Instructions to follow:
When a line of the records contains "school", copy it.
[[ Given data open ]]
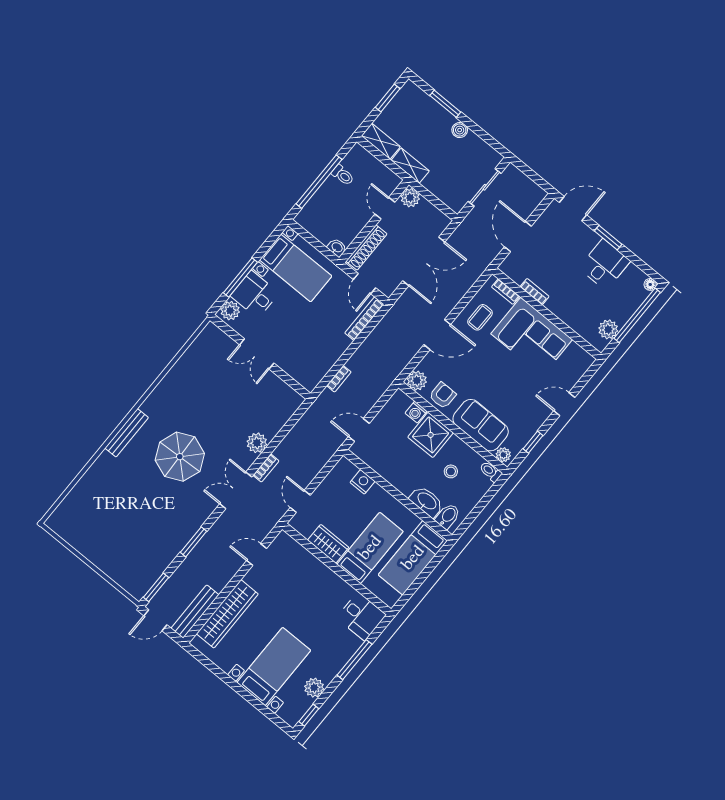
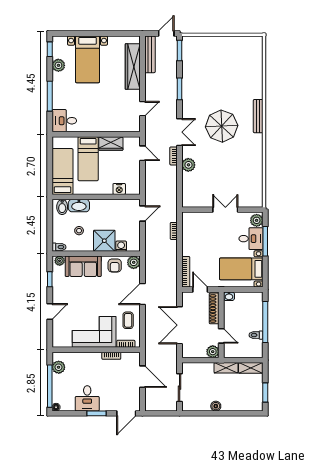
window: (445, 104) -> (234, 413), removed

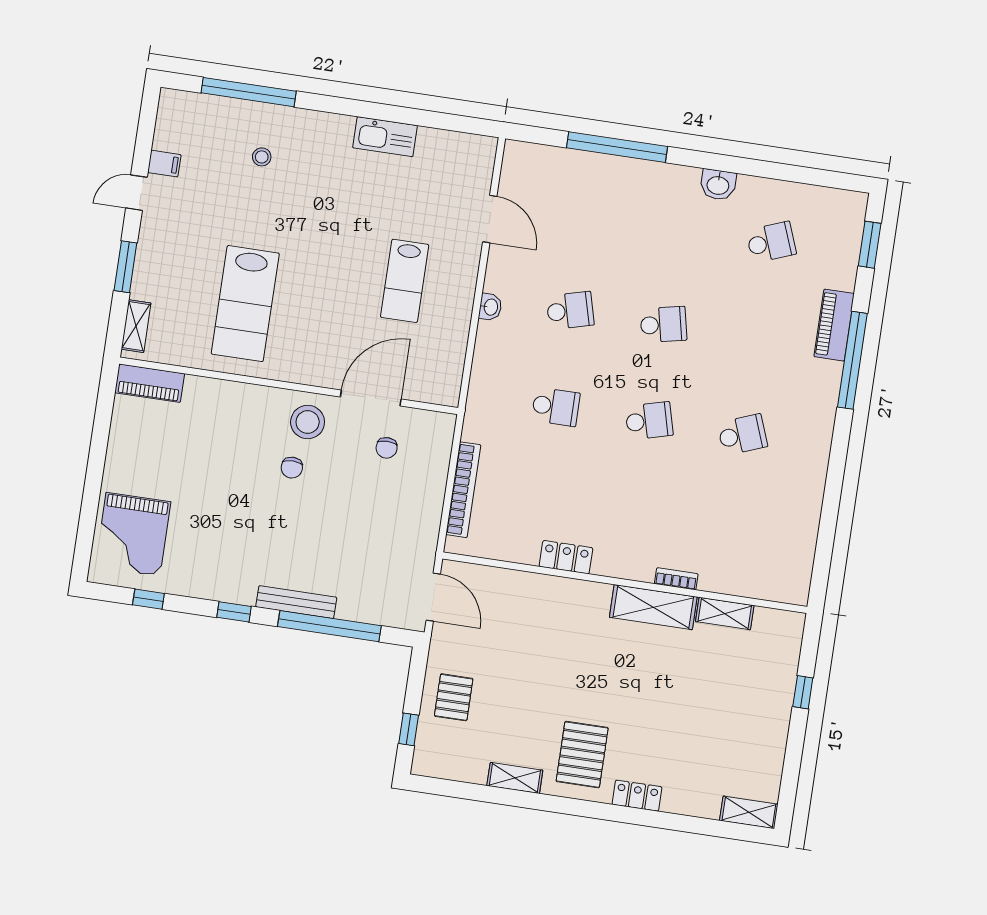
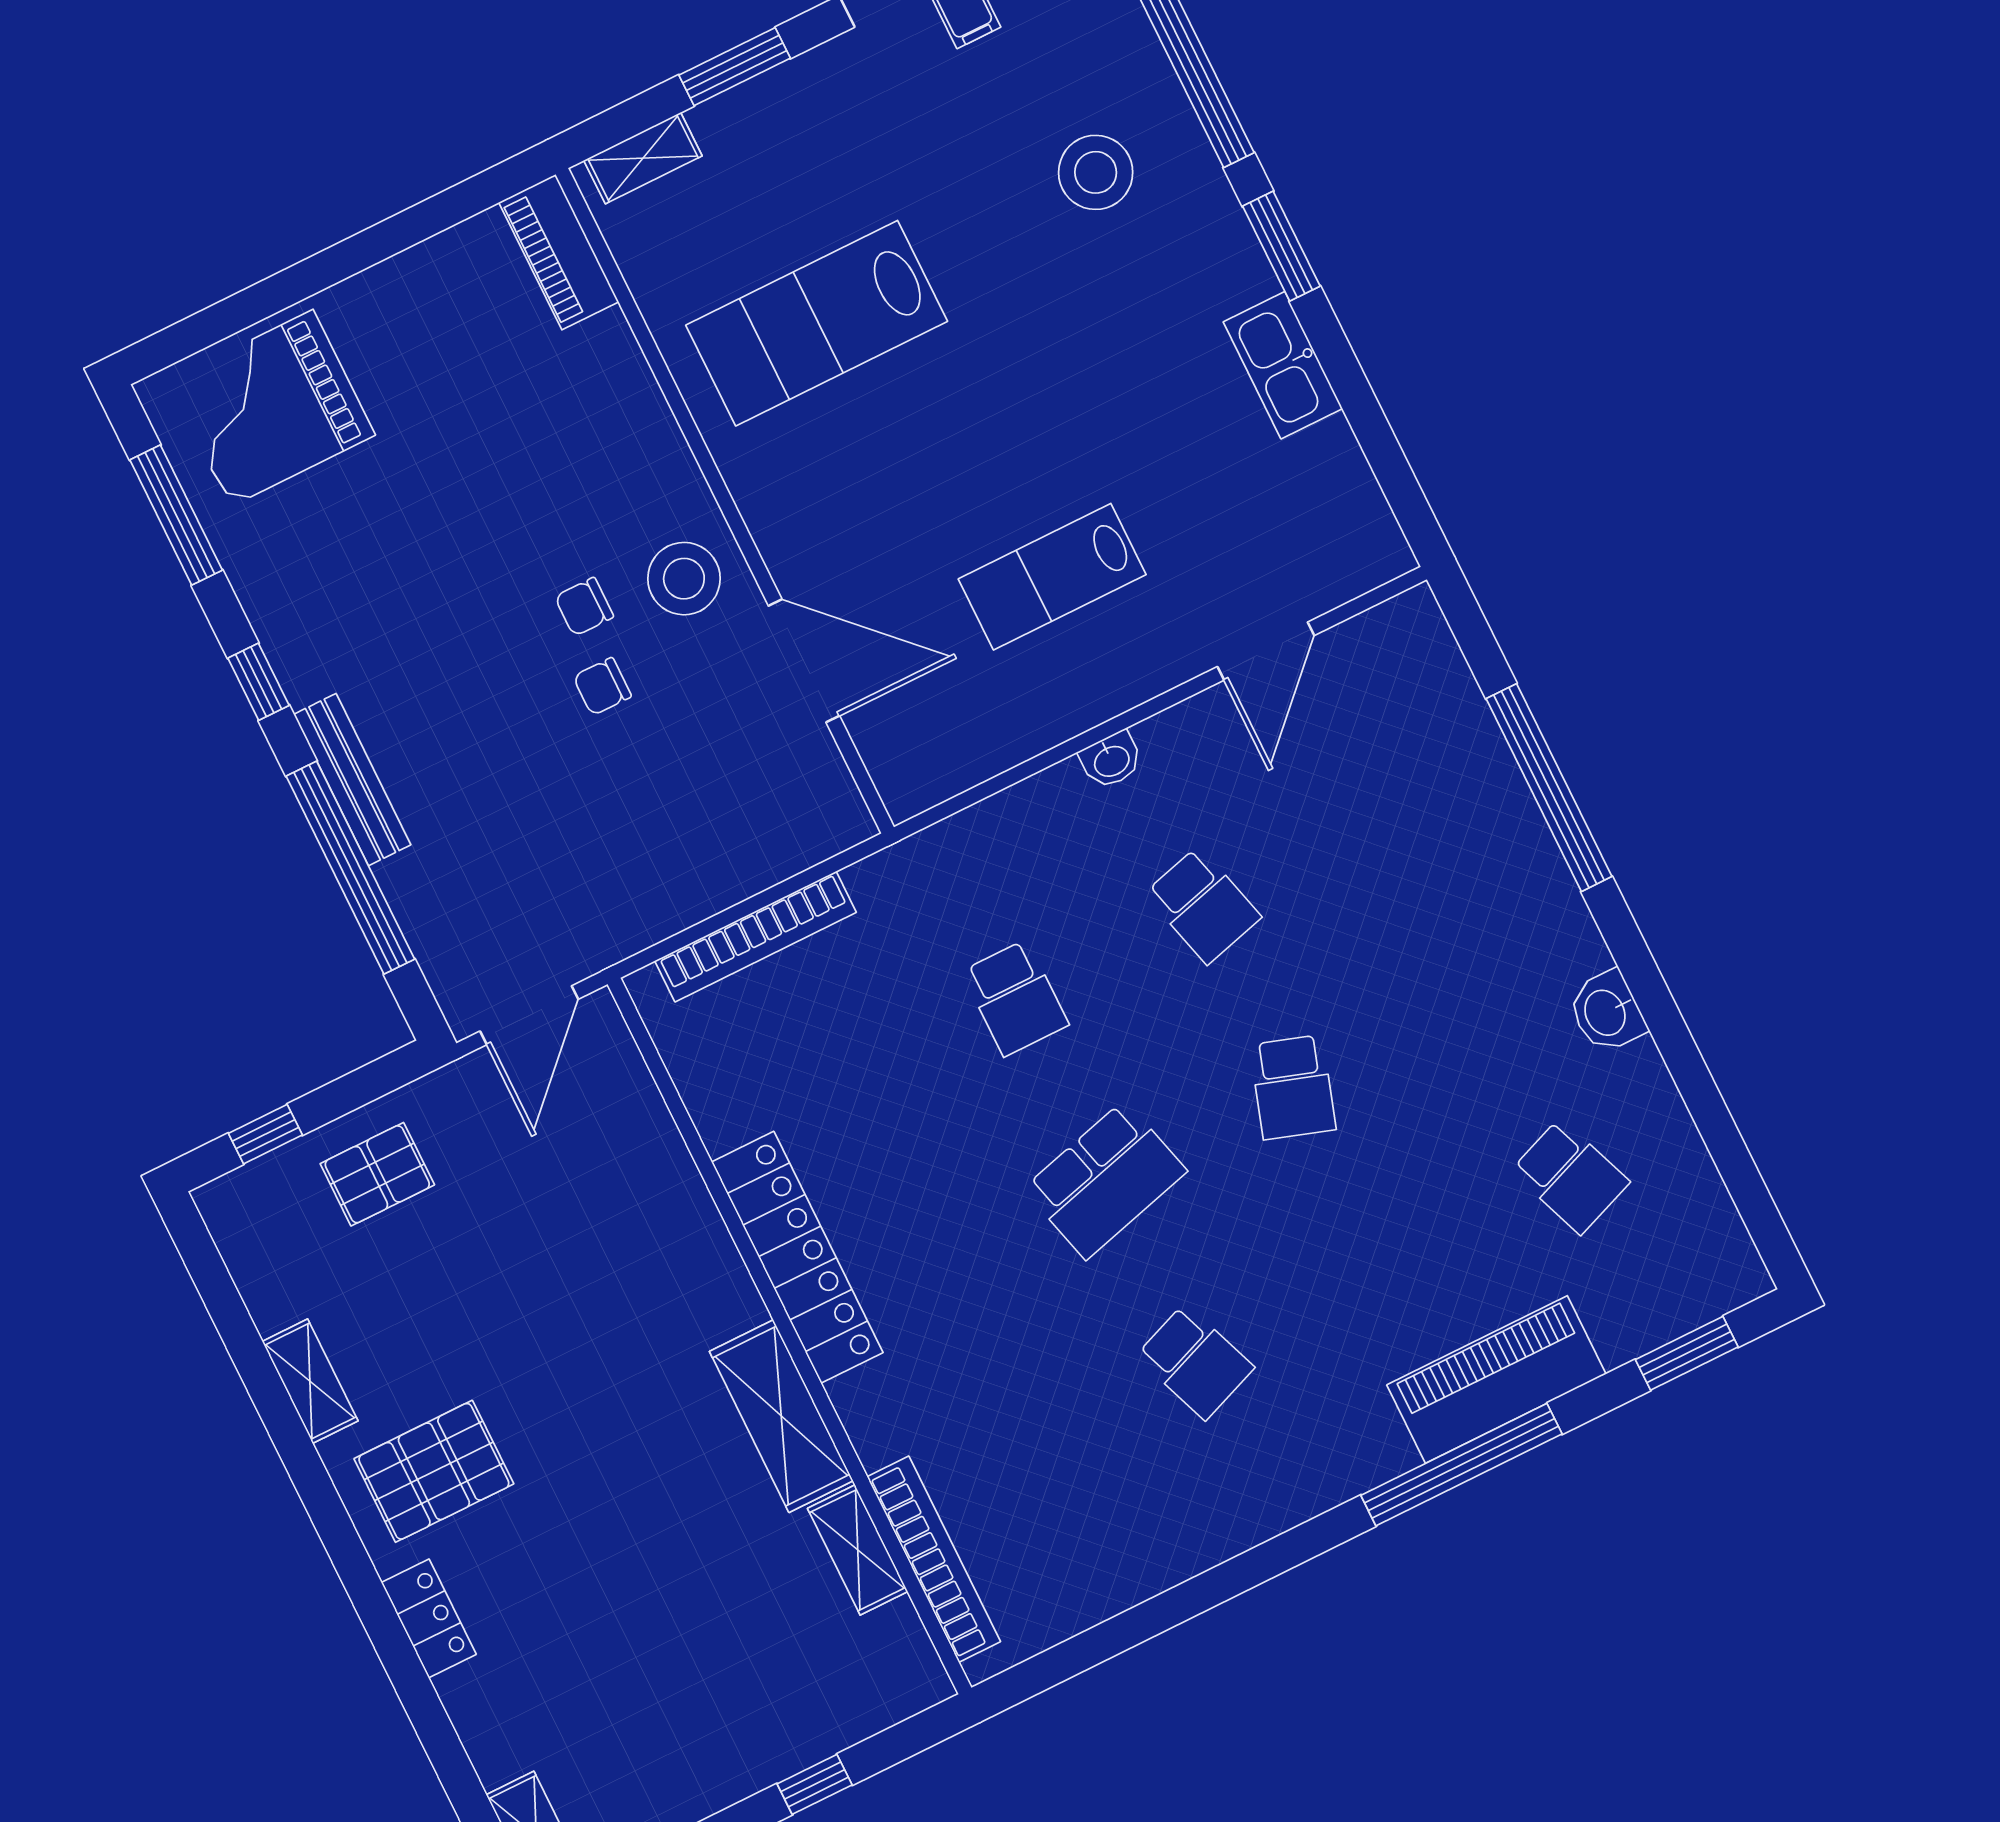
window: (339, 106) -> (1281, 246), added
stool: (262, 157) -> (1096, 172), width x1.89, depth x1.89
school desk: (663, 324) -> (1293, 1087), turned 30
piano: (834, 325) -> (1496, 1380), width x1.37, depth x1.33
school desk: (649, 421) -> (1105, 1180), width x1.85
chair: (387, 448) -> (602, 686), moved
locker: (566, 557) -> (797, 1257), width x2.16, depth x1.21
bookcase: (676, 579) -> (934, 1559), moved, width x2.31, depth x1.31
window: (148, 599) -> (176, 515), width x2.17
[[ Given data closed ]]
Solution to this task:
school desk: (663, 324) -> (1293, 1087), turned 30
school desk: (649, 421) -> (1105, 1180), width x1.85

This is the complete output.